Exercise: Below is a listing. Copy each line of it that holds the word "none".
━━━━━━━━━━━━━━━━━━━━━━━━━━━━━━
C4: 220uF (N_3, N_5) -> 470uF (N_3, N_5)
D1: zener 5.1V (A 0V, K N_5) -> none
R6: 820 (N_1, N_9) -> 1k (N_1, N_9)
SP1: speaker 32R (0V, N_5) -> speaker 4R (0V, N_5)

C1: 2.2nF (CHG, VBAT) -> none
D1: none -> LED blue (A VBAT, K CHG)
━━━━━━━━━━━━━━━━━━━━━━━━━━━━━━
Final answer:
D1: zener 5.1V (A 0V, K N_5) -> none
C1: 2.2nF (CHG, VBAT) -> none
D1: none -> LED blue (A VBAT, K CHG)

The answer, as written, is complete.